→ **MATERIAL FOR THIS TASK**
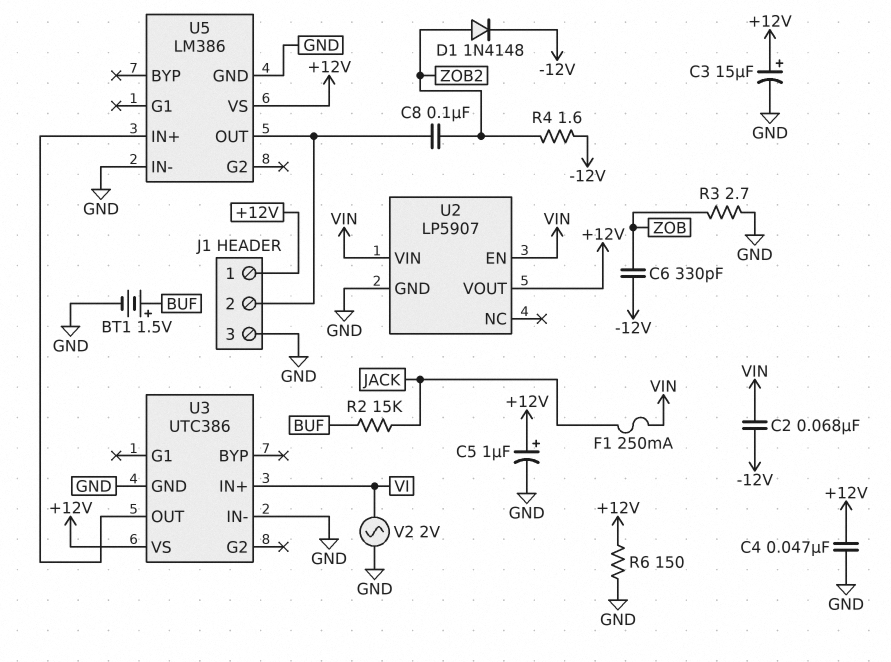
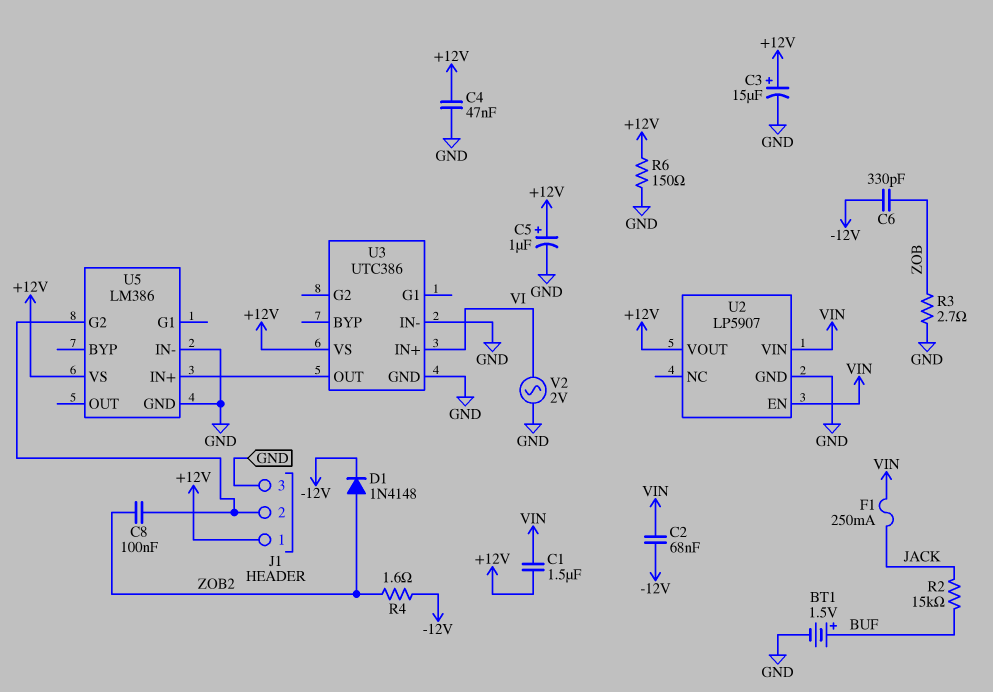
C1: none -> 1.5uF (+12V, VIN)
U5 pin G2: none -> J1/2
U5 pin OUT: J1/2 -> none

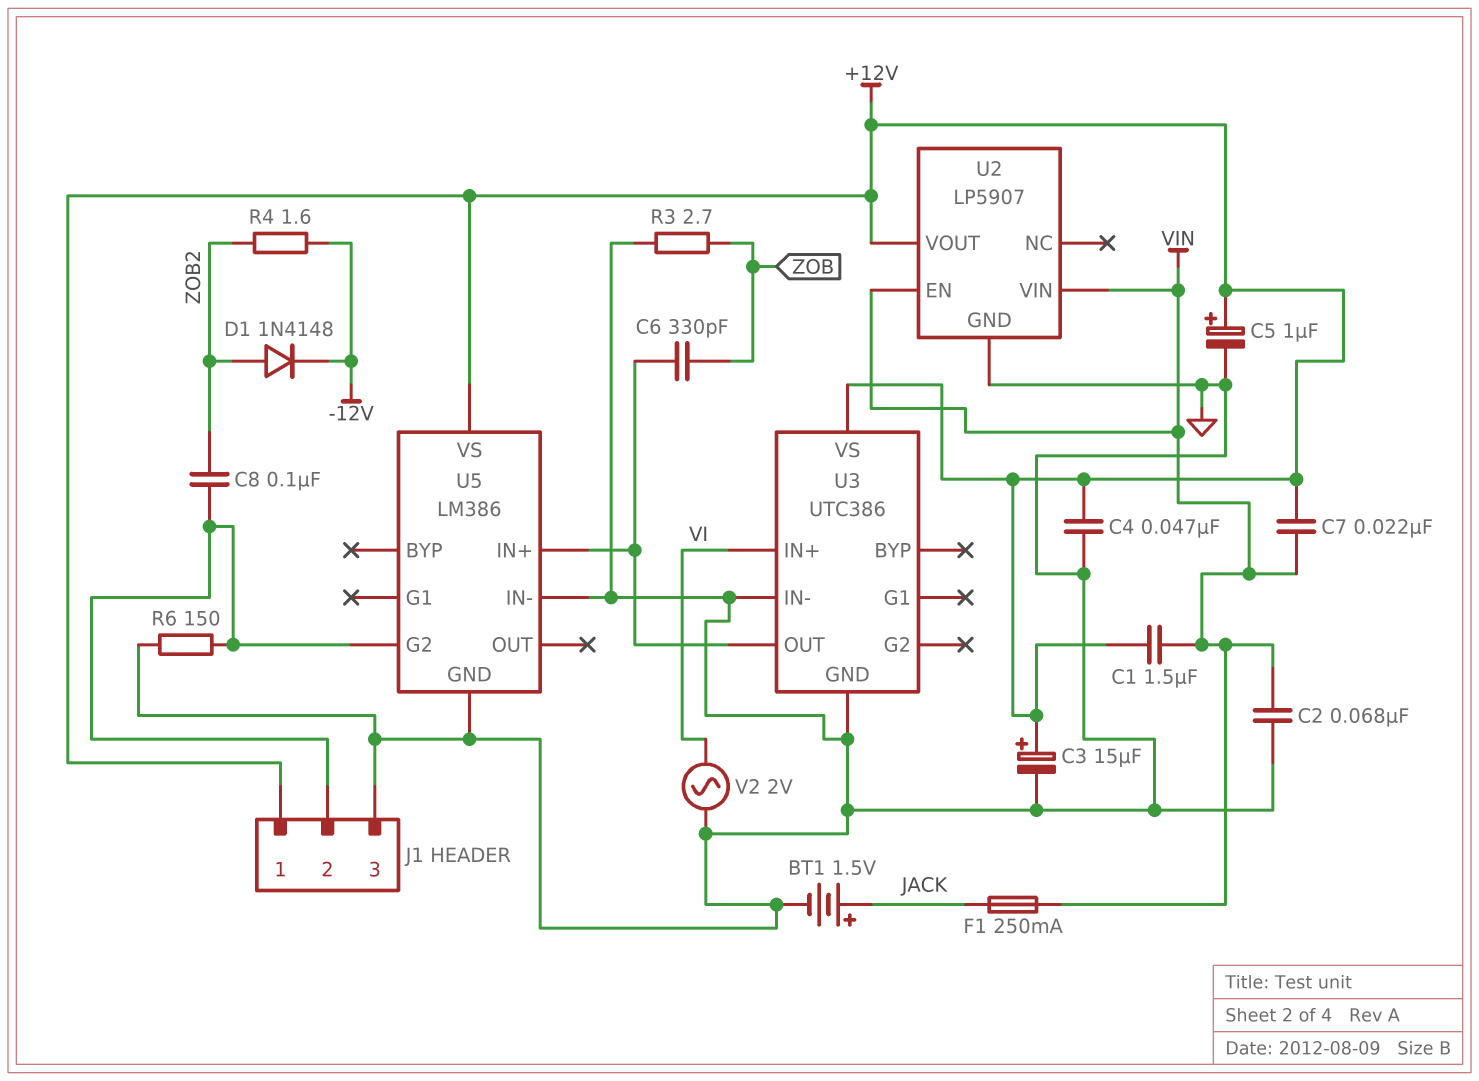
BT1: 1.5V (plus BUF, minus GND) -> 1.5V (plus JACK, minus GND)
C2: 68nF (-12V, VIN) -> 68nF (GND, VIN)
C6: 330pF (-12V, ZOB) -> 330pF (U3/OUT, ZOB)
C7: none -> 22nF (+12V, VIN)
R2: 15k (BUF, JACK) -> none
R6: 150 (+12V, GND) -> 150 (GND, J1/2)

→ **WHAT THE EXERCISE ASKS**
Beginning from the line that contains "C6: 330pF (-12V, ZOB) -> 330pF (U3/OUT, ZOB)", give each line again exactly, through the final line of the records.

→ **ANSWER FOR THIS EXERCISE**
C6: 330pF (-12V, ZOB) -> 330pF (U3/OUT, ZOB)
C7: none -> 22nF (+12V, VIN)
R2: 15k (BUF, JACK) -> none
R6: 150 (+12V, GND) -> 150 (GND, J1/2)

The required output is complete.